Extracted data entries

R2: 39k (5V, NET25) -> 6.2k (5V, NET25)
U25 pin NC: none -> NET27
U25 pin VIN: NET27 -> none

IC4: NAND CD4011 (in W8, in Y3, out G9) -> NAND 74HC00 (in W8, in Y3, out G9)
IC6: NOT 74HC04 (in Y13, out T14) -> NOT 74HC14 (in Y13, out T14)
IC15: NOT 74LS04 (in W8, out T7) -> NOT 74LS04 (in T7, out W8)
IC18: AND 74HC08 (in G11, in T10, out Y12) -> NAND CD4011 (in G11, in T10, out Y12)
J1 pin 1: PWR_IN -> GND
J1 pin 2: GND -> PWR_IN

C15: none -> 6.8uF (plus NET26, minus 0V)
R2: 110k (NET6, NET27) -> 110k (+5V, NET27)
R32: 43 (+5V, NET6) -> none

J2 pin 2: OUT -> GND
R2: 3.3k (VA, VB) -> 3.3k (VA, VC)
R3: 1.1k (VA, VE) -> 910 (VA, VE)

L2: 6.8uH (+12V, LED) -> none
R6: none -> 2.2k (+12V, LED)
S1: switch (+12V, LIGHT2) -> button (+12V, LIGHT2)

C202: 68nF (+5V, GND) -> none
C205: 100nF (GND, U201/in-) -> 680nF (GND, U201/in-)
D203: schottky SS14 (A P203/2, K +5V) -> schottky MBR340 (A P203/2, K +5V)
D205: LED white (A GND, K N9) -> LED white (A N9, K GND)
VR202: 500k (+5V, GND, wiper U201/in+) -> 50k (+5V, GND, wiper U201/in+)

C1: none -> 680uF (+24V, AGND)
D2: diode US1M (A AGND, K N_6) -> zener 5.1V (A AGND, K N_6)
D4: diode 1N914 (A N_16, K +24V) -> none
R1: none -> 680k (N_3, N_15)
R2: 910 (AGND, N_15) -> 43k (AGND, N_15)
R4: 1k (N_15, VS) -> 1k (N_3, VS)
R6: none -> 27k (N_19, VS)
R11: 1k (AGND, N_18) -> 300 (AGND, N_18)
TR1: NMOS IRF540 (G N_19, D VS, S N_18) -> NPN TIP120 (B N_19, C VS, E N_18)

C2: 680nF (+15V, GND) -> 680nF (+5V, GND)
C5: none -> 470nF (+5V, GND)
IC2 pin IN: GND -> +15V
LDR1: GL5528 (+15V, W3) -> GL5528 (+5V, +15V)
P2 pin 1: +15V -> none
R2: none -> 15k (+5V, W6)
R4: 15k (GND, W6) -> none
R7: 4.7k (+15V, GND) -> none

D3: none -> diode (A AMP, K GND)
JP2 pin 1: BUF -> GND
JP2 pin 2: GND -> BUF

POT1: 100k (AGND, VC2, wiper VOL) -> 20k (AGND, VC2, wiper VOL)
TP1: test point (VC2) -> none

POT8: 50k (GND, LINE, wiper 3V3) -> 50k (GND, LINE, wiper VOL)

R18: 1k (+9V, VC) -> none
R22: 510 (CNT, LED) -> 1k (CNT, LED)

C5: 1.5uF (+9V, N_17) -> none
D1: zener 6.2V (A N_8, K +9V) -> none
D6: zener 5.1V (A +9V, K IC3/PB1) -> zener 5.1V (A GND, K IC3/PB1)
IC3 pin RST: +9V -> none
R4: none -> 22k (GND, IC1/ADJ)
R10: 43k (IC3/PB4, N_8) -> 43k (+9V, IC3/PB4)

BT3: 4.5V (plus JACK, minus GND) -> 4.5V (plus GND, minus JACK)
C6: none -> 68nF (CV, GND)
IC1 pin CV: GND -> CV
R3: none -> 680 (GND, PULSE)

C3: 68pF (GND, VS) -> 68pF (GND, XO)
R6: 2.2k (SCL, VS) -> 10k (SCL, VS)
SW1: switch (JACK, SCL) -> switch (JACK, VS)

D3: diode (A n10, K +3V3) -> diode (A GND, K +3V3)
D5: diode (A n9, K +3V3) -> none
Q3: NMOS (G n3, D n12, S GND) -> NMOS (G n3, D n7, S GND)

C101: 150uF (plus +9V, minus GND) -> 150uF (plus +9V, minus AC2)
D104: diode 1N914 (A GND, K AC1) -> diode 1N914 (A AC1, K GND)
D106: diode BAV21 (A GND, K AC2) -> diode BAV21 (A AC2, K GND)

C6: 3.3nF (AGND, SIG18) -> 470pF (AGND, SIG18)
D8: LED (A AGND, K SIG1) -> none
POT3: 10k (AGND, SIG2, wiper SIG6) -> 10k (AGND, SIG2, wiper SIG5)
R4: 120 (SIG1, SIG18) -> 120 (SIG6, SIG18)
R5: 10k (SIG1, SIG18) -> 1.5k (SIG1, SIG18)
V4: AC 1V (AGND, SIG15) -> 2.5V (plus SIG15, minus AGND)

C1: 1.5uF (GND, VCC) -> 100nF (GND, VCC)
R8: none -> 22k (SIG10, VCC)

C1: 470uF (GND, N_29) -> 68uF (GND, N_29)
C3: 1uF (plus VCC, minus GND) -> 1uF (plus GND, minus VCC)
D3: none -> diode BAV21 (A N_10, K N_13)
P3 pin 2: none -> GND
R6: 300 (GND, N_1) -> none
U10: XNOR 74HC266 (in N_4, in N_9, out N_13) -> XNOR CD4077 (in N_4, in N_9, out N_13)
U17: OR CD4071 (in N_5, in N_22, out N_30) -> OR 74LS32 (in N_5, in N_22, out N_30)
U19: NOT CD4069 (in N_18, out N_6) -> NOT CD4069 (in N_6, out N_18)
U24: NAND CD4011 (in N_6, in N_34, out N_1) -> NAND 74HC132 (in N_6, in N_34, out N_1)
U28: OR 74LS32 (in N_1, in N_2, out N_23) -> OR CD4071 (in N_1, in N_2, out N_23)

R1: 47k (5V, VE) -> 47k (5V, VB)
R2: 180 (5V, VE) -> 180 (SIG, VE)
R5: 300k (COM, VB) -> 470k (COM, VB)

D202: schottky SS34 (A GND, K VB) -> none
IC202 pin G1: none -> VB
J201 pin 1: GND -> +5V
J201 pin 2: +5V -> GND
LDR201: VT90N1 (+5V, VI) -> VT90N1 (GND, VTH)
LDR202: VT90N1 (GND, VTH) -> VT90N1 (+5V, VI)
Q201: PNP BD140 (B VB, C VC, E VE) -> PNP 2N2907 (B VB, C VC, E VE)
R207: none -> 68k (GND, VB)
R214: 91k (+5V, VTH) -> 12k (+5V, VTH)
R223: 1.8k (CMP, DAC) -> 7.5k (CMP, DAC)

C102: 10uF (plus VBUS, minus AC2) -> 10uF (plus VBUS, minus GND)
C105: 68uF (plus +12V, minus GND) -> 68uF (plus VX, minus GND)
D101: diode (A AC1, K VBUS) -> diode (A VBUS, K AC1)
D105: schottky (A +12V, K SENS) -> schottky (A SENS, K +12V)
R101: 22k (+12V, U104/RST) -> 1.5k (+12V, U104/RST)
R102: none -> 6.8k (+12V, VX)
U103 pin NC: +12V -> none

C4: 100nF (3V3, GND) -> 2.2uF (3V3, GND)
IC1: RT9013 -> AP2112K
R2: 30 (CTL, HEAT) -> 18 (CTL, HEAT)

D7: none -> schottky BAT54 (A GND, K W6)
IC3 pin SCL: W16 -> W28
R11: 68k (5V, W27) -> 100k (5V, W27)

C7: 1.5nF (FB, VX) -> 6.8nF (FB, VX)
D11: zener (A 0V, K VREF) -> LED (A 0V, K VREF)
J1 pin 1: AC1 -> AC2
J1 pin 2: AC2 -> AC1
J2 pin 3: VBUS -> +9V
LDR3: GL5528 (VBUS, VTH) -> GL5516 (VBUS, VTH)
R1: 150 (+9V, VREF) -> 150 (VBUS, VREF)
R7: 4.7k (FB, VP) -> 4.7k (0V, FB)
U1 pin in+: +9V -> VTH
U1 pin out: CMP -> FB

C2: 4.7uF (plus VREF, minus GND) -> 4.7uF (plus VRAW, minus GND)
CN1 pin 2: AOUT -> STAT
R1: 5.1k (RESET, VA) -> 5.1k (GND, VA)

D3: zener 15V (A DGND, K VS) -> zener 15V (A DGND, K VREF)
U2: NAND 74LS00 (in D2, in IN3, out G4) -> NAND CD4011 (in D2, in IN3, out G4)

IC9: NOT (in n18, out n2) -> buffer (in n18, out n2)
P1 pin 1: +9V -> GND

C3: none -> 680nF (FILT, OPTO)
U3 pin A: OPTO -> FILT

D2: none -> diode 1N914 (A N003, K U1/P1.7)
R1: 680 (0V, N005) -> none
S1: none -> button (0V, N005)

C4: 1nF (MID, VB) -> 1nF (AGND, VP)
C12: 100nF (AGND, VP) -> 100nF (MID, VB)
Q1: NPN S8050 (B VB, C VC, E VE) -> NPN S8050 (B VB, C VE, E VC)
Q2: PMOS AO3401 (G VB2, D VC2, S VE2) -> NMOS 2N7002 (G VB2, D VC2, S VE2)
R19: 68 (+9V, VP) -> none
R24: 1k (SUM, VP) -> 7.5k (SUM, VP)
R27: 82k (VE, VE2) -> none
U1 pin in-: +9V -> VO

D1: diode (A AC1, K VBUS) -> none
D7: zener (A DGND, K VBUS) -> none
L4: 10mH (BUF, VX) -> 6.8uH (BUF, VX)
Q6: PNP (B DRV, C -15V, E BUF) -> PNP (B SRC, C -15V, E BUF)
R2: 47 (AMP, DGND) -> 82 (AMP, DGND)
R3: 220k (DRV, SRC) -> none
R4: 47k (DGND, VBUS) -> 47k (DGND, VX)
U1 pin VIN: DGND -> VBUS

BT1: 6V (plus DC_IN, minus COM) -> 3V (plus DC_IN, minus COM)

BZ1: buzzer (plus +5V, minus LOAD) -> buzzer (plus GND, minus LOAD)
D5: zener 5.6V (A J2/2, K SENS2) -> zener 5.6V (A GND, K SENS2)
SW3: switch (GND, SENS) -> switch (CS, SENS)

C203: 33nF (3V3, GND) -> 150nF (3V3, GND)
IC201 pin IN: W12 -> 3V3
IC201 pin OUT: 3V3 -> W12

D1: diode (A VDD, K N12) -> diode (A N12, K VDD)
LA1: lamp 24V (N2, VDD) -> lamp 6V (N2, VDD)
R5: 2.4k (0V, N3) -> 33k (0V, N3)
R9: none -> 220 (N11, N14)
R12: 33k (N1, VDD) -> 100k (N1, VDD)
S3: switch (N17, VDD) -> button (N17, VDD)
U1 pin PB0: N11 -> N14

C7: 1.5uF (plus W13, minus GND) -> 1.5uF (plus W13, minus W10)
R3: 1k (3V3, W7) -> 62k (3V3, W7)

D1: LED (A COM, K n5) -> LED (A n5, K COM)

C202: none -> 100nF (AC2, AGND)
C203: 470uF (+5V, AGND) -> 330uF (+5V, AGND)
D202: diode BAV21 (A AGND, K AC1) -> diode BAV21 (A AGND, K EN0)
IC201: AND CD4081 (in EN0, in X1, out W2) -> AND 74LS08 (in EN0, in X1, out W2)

» TASK GOAL: Please transcribe the data exactly from its first line. End with the line that contains "POT8: 50k (GND, LINE, wiper".

» YOUR SOLUTION:
R2: 39k (5V, NET25) -> 6.2k (5V, NET25)
U25 pin NC: none -> NET27
U25 pin VIN: NET27 -> none

IC4: NAND CD4011 (in W8, in Y3, out G9) -> NAND 74HC00 (in W8, in Y3, out G9)
IC6: NOT 74HC04 (in Y13, out T14) -> NOT 74HC14 (in Y13, out T14)
IC15: NOT 74LS04 (in W8, out T7) -> NOT 74LS04 (in T7, out W8)
IC18: AND 74HC08 (in G11, in T10, out Y12) -> NAND CD4011 (in G11, in T10, out Y12)
J1 pin 1: PWR_IN -> GND
J1 pin 2: GND -> PWR_IN

C15: none -> 6.8uF (plus NET26, minus 0V)
R2: 110k (NET6, NET27) -> 110k (+5V, NET27)
R32: 43 (+5V, NET6) -> none

J2 pin 2: OUT -> GND
R2: 3.3k (VA, VB) -> 3.3k (VA, VC)
R3: 1.1k (VA, VE) -> 910 (VA, VE)

L2: 6.8uH (+12V, LED) -> none
R6: none -> 2.2k (+12V, LED)
S1: switch (+12V, LIGHT2) -> button (+12V, LIGHT2)

C202: 68nF (+5V, GND) -> none
C205: 100nF (GND, U201/in-) -> 680nF (GND, U201/in-)
D203: schottky SS14 (A P203/2, K +5V) -> schottky MBR340 (A P203/2, K +5V)
D205: LED white (A GND, K N9) -> LED white (A N9, K GND)
VR202: 500k (+5V, GND, wiper U201/in+) -> 50k (+5V, GND, wiper U201/in+)

C1: none -> 680uF (+24V, AGND)
D2: diode US1M (A AGND, K N_6) -> zener 5.1V (A AGND, K N_6)
D4: diode 1N914 (A N_16, K +24V) -> none
R1: none -> 680k (N_3, N_15)
R2: 910 (AGND, N_15) -> 43k (AGND, N_15)
R4: 1k (N_15, VS) -> 1k (N_3, VS)
R6: none -> 27k (N_19, VS)
R11: 1k (AGND, N_18) -> 300 (AGND, N_18)
TR1: NMOS IRF540 (G N_19, D VS, S N_18) -> NPN TIP120 (B N_19, C VS, E N_18)

C2: 680nF (+15V, GND) -> 680nF (+5V, GND)
C5: none -> 470nF (+5V, GND)
IC2 pin IN: GND -> +15V
LDR1: GL5528 (+15V, W3) -> GL5528 (+5V, +15V)
P2 pin 1: +15V -> none
R2: none -> 15k (+5V, W6)
R4: 15k (GND, W6) -> none
R7: 4.7k (+15V, GND) -> none

D3: none -> diode (A AMP, K GND)
JP2 pin 1: BUF -> GND
JP2 pin 2: GND -> BUF

POT1: 100k (AGND, VC2, wiper VOL) -> 20k (AGND, VC2, wiper VOL)
TP1: test point (VC2) -> none

POT8: 50k (GND, LINE, wiper 3V3) -> 50k (GND, LINE, wiper VOL)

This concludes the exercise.